'''
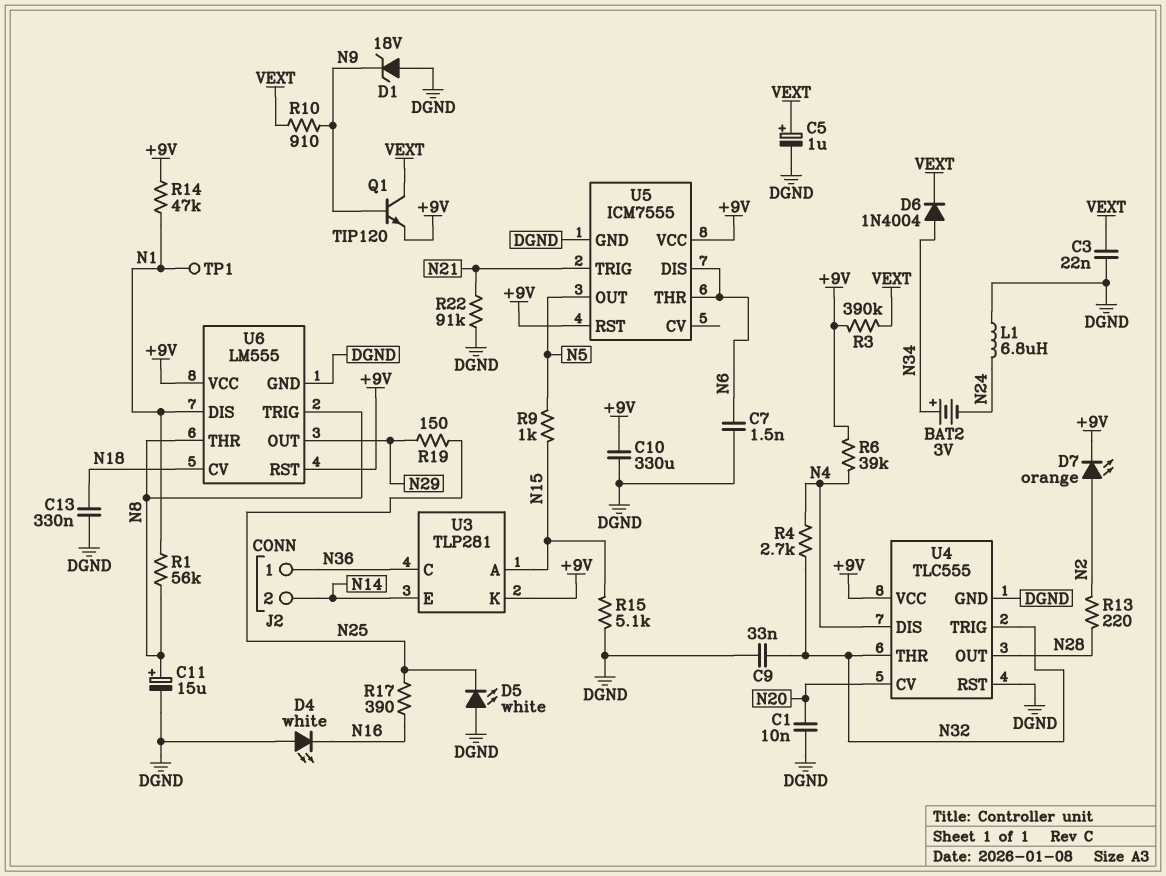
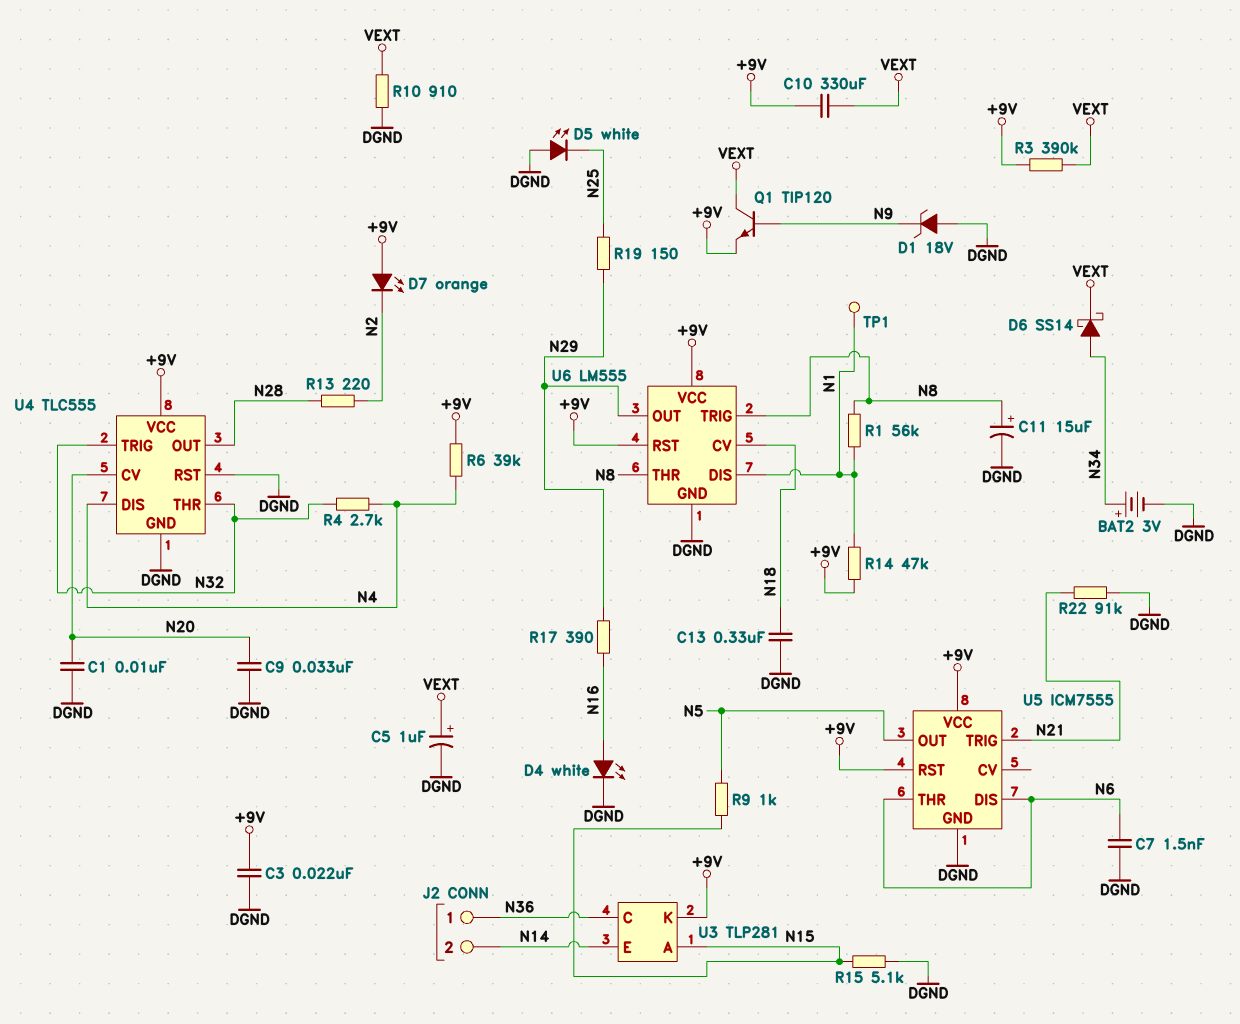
BAT2: 3V (plus N34, minus N24) -> 3V (plus N34, minus DGND)
C3: 22nF (DGND, VEXT) -> 22nF (+9V, DGND)
C9: 33nF (DGND, N32) -> 33nF (DGND, N20)
C10: 330uF (+9V, DGND) -> 330uF (+9V, VEXT)
D4: LED white (A DGND, K N16) -> LED white (A N16, K DGND)
D6: diode 1N4004 (A N34, K VEXT) -> schottky SS14 (A N34, K VEXT)
D7: LED orange (A N2, K +9V) -> LED orange (A +9V, K N2)
L1: 6.8uH (DGND, N24) -> none
R10: 910 (N9, VEXT) -> 910 (DGND, VEXT)
R17: 390 (N16, N25) -> 390 (N16, N29)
'''
▸ Task prompt
Would you print the material exactly once more, without any of its pictures?

▸ Solution
BAT2: 3V (plus N34, minus N24) -> 3V (plus N34, minus DGND)
C3: 22nF (DGND, VEXT) -> 22nF (+9V, DGND)
C9: 33nF (DGND, N32) -> 33nF (DGND, N20)
C10: 330uF (+9V, DGND) -> 330uF (+9V, VEXT)
D4: LED white (A DGND, K N16) -> LED white (A N16, K DGND)
D6: diode 1N4004 (A N34, K VEXT) -> schottky SS14 (A N34, K VEXT)
D7: LED orange (A N2, K +9V) -> LED orange (A +9V, K N2)
L1: 6.8uH (DGND, N24) -> none
R10: 910 (N9, VEXT) -> 910 (DGND, VEXT)
R17: 390 (N16, N25) -> 390 (N16, N29)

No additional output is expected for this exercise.